REQUIRED WORK
What are the lines of the listing below, word for word, from the first down to the one that contains "orange lamp: 4 -> 6"?

PROVIDED DATA
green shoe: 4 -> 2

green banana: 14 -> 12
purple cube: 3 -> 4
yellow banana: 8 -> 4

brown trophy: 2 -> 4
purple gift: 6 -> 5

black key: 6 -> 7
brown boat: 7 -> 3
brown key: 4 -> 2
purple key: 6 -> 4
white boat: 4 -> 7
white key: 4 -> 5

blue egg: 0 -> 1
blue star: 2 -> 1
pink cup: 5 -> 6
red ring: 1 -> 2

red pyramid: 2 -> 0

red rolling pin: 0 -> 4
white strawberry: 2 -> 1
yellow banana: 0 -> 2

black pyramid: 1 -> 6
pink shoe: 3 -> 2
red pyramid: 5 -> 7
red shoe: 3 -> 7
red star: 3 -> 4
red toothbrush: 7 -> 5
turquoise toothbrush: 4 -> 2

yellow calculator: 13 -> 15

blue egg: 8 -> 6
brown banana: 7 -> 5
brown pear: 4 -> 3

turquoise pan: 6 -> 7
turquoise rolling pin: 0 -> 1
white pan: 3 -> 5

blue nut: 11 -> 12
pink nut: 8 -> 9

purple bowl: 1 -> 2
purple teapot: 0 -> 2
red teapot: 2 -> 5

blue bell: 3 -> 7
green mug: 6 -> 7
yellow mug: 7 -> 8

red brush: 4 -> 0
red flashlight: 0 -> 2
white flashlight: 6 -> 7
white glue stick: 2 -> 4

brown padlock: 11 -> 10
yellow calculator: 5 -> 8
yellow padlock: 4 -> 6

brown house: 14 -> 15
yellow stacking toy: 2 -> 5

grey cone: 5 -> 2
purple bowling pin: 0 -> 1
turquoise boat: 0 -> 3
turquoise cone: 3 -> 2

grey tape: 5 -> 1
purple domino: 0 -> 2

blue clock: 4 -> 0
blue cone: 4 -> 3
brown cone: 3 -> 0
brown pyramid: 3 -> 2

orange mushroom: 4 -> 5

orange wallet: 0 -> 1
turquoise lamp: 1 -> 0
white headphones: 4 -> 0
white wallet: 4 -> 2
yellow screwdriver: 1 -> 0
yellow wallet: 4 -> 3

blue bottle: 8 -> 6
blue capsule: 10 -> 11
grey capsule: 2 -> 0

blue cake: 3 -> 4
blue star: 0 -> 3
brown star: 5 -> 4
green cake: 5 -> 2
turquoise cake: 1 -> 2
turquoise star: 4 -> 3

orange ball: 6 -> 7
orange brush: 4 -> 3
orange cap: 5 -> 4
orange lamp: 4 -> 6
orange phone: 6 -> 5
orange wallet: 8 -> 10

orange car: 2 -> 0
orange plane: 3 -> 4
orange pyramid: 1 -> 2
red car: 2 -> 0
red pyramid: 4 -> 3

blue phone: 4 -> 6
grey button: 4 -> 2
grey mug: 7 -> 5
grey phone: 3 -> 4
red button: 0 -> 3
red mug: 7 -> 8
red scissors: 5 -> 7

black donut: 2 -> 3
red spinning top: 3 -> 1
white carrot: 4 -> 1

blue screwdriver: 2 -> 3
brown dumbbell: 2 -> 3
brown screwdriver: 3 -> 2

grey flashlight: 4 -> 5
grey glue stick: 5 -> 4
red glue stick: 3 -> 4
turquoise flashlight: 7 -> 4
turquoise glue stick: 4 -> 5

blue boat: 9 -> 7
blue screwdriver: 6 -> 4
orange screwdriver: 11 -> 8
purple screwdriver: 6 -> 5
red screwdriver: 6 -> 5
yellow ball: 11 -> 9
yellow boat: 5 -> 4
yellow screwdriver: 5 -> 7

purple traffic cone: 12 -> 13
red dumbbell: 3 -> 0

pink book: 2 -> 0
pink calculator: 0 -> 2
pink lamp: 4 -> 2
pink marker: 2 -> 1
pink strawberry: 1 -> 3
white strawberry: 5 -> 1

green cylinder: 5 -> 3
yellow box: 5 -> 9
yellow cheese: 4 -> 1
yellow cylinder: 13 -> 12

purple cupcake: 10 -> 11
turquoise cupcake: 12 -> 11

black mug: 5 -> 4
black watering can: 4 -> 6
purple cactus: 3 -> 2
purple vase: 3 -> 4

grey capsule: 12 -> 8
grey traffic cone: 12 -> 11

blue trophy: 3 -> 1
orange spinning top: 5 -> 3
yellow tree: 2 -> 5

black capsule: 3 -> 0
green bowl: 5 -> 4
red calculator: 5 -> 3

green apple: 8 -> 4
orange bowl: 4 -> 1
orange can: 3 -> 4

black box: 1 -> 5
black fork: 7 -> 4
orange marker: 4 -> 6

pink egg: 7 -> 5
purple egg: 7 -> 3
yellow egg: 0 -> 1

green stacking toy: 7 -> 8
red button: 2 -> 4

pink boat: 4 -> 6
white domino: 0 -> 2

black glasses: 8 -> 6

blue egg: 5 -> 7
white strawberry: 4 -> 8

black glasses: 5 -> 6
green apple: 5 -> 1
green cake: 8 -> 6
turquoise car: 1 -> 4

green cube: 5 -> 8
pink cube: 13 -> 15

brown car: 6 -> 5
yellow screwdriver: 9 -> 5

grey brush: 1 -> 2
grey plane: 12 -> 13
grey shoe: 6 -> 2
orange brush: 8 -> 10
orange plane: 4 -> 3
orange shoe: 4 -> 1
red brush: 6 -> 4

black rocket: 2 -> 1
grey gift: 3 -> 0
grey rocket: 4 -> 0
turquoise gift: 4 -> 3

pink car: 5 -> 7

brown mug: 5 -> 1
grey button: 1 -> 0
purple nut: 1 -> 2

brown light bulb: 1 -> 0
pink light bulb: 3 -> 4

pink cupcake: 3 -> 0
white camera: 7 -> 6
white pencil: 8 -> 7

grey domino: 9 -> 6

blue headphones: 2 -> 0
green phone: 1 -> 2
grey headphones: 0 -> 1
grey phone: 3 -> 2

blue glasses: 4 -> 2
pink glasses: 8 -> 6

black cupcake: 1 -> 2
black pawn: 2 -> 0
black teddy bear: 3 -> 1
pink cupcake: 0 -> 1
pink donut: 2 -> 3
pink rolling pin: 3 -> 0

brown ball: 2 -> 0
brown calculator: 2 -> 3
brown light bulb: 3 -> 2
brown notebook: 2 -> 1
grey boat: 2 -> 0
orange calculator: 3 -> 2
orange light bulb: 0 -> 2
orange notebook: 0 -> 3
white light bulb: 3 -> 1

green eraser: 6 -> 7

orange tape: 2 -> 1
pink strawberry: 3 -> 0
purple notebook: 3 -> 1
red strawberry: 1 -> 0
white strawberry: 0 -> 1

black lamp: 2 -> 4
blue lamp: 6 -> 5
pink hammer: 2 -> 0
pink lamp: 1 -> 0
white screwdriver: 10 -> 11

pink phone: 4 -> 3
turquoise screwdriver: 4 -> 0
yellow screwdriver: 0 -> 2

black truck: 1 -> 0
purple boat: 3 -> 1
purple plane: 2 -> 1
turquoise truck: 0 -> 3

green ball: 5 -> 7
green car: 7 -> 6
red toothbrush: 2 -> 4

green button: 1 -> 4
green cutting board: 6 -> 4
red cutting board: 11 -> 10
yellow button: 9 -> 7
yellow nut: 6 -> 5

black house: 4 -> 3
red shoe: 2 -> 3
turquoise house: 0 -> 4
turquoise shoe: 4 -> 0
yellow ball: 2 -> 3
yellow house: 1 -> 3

TASK SOLUTION
green shoe: 4 -> 2

green banana: 14 -> 12
purple cube: 3 -> 4
yellow banana: 8 -> 4

brown trophy: 2 -> 4
purple gift: 6 -> 5

black key: 6 -> 7
brown boat: 7 -> 3
brown key: 4 -> 2
purple key: 6 -> 4
white boat: 4 -> 7
white key: 4 -> 5

blue egg: 0 -> 1
blue star: 2 -> 1
pink cup: 5 -> 6
red ring: 1 -> 2

red pyramid: 2 -> 0

red rolling pin: 0 -> 4
white strawberry: 2 -> 1
yellow banana: 0 -> 2

black pyramid: 1 -> 6
pink shoe: 3 -> 2
red pyramid: 5 -> 7
red shoe: 3 -> 7
red star: 3 -> 4
red toothbrush: 7 -> 5
turquoise toothbrush: 4 -> 2

yellow calculator: 13 -> 15

blue egg: 8 -> 6
brown banana: 7 -> 5
brown pear: 4 -> 3

turquoise pan: 6 -> 7
turquoise rolling pin: 0 -> 1
white pan: 3 -> 5

blue nut: 11 -> 12
pink nut: 8 -> 9

purple bowl: 1 -> 2
purple teapot: 0 -> 2
red teapot: 2 -> 5

blue bell: 3 -> 7
green mug: 6 -> 7
yellow mug: 7 -> 8

red brush: 4 -> 0
red flashlight: 0 -> 2
white flashlight: 6 -> 7
white glue stick: 2 -> 4

brown padlock: 11 -> 10
yellow calculator: 5 -> 8
yellow padlock: 4 -> 6

brown house: 14 -> 15
yellow stacking toy: 2 -> 5

grey cone: 5 -> 2
purple bowling pin: 0 -> 1
turquoise boat: 0 -> 3
turquoise cone: 3 -> 2

grey tape: 5 -> 1
purple domino: 0 -> 2

blue clock: 4 -> 0
blue cone: 4 -> 3
brown cone: 3 -> 0
brown pyramid: 3 -> 2

orange mushroom: 4 -> 5

orange wallet: 0 -> 1
turquoise lamp: 1 -> 0
white headphones: 4 -> 0
white wallet: 4 -> 2
yellow screwdriver: 1 -> 0
yellow wallet: 4 -> 3

blue bottle: 8 -> 6
blue capsule: 10 -> 11
grey capsule: 2 -> 0

blue cake: 3 -> 4
blue star: 0 -> 3
brown star: 5 -> 4
green cake: 5 -> 2
turquoise cake: 1 -> 2
turquoise star: 4 -> 3

orange ball: 6 -> 7
orange brush: 4 -> 3
orange cap: 5 -> 4
orange lamp: 4 -> 6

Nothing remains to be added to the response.